- What you have to do: Could you copy exactly the line that contains "camera: 85 degrees left, 0 degrees up" and every line after it to the end of the records, and nothing more?

Data entries

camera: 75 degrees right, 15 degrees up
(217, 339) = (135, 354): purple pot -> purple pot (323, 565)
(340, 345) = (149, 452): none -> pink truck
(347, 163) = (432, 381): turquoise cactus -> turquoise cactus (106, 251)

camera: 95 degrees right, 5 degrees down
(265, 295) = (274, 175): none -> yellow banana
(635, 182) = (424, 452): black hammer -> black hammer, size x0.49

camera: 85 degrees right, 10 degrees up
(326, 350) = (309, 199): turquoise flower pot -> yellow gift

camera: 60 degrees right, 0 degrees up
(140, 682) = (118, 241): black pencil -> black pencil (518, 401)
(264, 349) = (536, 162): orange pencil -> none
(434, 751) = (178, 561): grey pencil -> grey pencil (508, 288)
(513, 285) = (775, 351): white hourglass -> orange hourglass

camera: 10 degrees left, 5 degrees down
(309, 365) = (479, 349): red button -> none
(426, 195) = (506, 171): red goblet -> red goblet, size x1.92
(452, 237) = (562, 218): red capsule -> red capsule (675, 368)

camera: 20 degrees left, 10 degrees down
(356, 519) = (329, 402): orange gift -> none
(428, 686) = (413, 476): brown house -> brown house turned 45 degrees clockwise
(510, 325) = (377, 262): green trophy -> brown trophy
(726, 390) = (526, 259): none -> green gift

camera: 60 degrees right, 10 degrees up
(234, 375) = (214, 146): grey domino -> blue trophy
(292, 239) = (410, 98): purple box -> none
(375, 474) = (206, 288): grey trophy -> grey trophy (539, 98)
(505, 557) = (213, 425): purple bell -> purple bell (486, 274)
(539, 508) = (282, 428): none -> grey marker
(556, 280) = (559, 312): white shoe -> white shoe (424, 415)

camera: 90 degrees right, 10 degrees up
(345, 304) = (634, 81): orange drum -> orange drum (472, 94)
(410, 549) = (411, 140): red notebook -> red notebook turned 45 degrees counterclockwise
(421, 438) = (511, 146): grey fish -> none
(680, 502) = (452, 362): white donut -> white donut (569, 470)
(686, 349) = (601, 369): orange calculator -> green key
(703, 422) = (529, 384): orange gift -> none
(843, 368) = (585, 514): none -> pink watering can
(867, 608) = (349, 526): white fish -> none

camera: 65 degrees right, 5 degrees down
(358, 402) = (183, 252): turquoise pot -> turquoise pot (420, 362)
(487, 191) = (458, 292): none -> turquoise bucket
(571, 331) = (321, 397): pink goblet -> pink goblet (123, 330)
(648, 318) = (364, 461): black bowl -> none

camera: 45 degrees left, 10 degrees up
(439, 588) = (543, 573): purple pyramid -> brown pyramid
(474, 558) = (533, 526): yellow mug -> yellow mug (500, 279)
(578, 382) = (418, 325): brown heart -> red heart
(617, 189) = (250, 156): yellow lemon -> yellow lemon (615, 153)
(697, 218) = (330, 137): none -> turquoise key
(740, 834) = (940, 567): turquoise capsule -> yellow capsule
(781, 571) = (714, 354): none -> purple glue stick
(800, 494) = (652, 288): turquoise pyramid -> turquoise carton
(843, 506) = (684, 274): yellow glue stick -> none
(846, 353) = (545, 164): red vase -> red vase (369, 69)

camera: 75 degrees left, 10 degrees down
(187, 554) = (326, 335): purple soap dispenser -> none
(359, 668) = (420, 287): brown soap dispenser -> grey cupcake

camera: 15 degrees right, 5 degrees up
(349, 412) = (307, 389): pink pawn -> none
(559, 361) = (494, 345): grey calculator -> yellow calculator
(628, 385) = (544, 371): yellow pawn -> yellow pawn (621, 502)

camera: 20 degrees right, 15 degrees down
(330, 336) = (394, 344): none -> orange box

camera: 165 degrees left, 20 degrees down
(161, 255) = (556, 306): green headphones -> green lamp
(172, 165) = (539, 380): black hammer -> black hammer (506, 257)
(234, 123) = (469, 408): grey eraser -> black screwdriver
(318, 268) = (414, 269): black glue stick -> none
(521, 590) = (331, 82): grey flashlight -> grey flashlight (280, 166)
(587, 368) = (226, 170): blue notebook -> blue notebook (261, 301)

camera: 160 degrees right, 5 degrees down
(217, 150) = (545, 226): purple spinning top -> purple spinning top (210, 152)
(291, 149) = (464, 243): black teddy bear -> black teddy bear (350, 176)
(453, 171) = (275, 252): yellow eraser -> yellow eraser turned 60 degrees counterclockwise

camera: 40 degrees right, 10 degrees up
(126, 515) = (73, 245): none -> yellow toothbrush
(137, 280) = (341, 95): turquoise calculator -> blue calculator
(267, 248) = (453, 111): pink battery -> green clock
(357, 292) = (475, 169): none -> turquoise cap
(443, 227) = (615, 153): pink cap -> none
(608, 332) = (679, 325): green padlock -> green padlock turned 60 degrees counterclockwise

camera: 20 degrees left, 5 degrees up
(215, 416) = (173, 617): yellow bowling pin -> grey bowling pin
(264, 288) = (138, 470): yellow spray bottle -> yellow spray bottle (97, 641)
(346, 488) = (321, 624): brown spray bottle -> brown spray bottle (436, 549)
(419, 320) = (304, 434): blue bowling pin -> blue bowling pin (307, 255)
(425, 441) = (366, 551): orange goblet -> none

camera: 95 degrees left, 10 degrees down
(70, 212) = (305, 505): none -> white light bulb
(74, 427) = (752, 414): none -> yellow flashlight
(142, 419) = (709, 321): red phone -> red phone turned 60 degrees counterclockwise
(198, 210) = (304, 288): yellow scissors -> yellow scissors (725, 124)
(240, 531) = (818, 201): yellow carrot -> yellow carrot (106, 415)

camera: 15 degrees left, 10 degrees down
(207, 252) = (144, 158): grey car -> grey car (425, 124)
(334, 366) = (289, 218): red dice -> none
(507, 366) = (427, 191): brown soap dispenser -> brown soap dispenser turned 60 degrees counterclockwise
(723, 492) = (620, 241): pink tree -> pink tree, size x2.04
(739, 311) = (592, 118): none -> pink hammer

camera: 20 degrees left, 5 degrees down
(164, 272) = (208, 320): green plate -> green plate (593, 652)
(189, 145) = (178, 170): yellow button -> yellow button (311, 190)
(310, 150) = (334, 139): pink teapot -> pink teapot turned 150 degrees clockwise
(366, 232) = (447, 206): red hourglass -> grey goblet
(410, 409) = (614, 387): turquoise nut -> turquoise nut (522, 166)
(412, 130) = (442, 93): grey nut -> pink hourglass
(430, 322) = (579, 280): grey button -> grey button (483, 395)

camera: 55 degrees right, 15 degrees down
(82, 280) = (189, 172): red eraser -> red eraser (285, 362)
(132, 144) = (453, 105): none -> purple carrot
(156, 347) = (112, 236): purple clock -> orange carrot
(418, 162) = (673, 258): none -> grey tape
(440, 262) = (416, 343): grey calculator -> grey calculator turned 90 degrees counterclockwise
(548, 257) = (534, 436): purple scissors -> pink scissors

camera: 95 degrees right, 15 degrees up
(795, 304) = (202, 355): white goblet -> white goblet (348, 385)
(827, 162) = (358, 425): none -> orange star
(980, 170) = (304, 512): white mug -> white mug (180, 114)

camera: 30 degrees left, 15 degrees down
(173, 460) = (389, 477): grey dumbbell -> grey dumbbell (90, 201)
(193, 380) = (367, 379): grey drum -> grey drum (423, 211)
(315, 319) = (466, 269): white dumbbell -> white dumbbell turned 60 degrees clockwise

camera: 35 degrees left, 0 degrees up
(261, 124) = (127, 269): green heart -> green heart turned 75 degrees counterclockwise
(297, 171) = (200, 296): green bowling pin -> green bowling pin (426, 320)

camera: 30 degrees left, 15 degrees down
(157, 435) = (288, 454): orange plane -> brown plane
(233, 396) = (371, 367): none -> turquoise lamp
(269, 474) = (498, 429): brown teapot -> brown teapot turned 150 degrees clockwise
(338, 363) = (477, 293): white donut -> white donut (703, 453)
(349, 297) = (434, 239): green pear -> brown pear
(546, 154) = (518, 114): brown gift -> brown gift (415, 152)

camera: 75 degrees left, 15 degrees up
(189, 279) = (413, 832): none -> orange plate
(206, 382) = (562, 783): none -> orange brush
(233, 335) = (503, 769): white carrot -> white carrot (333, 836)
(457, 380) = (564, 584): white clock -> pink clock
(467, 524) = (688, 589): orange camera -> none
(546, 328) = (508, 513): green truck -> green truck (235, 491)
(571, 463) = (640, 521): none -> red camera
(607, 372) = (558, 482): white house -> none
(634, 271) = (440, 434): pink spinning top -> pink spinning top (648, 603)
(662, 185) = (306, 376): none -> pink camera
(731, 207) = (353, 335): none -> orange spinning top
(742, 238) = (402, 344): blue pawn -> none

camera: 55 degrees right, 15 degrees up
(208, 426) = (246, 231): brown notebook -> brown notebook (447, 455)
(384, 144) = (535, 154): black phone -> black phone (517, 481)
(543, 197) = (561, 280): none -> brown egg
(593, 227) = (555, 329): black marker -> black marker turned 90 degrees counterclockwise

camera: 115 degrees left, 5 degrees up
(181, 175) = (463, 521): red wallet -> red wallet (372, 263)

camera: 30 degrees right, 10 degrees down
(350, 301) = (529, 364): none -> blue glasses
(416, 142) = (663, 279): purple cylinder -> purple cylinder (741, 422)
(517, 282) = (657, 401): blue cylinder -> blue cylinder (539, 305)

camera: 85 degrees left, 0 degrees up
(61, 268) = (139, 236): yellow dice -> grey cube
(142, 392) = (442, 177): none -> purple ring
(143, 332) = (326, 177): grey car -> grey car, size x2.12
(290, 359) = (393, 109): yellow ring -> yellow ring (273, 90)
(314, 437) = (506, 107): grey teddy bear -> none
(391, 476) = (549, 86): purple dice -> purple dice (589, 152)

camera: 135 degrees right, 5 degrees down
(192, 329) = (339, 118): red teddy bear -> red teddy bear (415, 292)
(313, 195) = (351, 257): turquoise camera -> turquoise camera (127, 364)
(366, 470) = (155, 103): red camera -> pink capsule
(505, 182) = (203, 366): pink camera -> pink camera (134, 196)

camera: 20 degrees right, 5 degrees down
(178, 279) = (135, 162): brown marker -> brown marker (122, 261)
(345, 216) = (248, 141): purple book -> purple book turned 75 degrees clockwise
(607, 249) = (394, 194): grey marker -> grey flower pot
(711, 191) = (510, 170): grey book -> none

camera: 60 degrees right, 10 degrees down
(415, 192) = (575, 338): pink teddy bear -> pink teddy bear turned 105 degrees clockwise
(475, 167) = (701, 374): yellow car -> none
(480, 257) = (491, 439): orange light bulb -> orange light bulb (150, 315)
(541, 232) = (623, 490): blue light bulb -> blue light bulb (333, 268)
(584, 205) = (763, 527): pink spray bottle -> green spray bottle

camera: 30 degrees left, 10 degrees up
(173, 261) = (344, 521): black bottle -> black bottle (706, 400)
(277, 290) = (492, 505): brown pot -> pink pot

- Response box:
camera: 85 degrees left, 0 degrees up
(61, 268) = (139, 236): yellow dice -> grey cube
(142, 392) = (442, 177): none -> purple ring
(143, 332) = (326, 177): grey car -> grey car, size x2.12
(290, 359) = (393, 109): yellow ring -> yellow ring (273, 90)
(314, 437) = (506, 107): grey teddy bear -> none
(391, 476) = (549, 86): purple dice -> purple dice (589, 152)

camera: 135 degrees right, 5 degrees down
(192, 329) = (339, 118): red teddy bear -> red teddy bear (415, 292)
(313, 195) = (351, 257): turquoise camera -> turquoise camera (127, 364)
(366, 470) = (155, 103): red camera -> pink capsule
(505, 182) = (203, 366): pink camera -> pink camera (134, 196)

camera: 20 degrees right, 5 degrees down
(178, 279) = (135, 162): brown marker -> brown marker (122, 261)
(345, 216) = (248, 141): purple book -> purple book turned 75 degrees clockwise
(607, 249) = (394, 194): grey marker -> grey flower pot
(711, 191) = (510, 170): grey book -> none

camera: 60 degrees right, 10 degrees down
(415, 192) = (575, 338): pink teddy bear -> pink teddy bear turned 105 degrees clockwise
(475, 167) = (701, 374): yellow car -> none
(480, 257) = (491, 439): orange light bulb -> orange light bulb (150, 315)
(541, 232) = (623, 490): blue light bulb -> blue light bulb (333, 268)
(584, 205) = (763, 527): pink spray bottle -> green spray bottle

camera: 30 degrees left, 10 degrees up
(173, 261) = (344, 521): black bottle -> black bottle (706, 400)
(277, 290) = (492, 505): brown pot -> pink pot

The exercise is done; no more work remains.